WHAT IS EXPECTED:
Every line with "move" in it should be copied from the data.

::: SUPPLIED ENTRIES

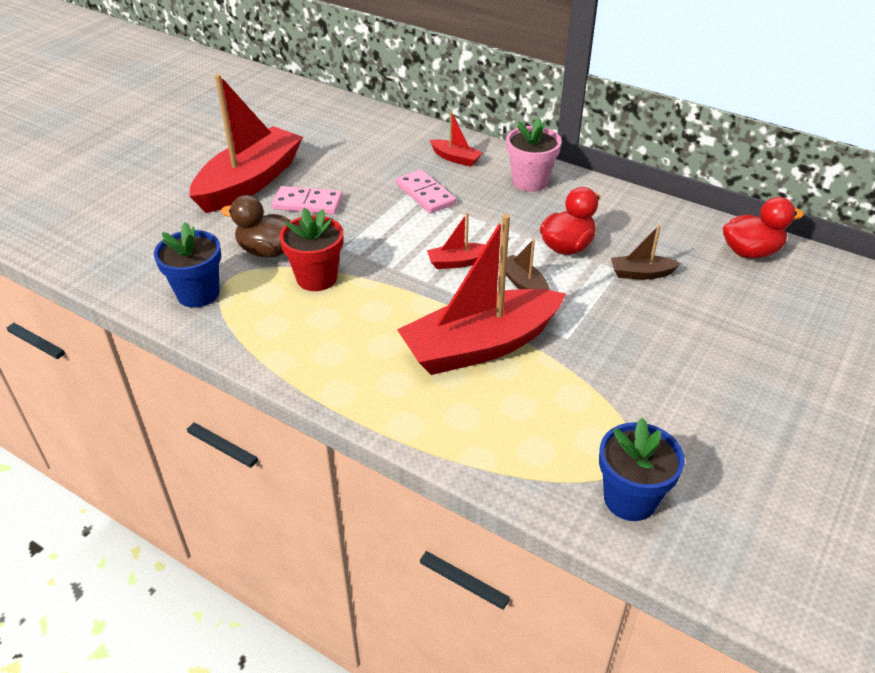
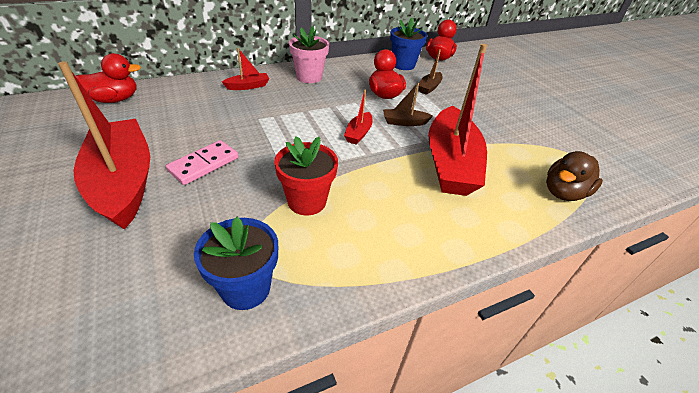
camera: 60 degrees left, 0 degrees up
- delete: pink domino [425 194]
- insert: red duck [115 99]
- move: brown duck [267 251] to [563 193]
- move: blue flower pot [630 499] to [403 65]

::::::

RESPONSE TO THE EXERCISE:
- move: brown duck [267 251] to [563 193]
- move: blue flower pot [630 499] to [403 65]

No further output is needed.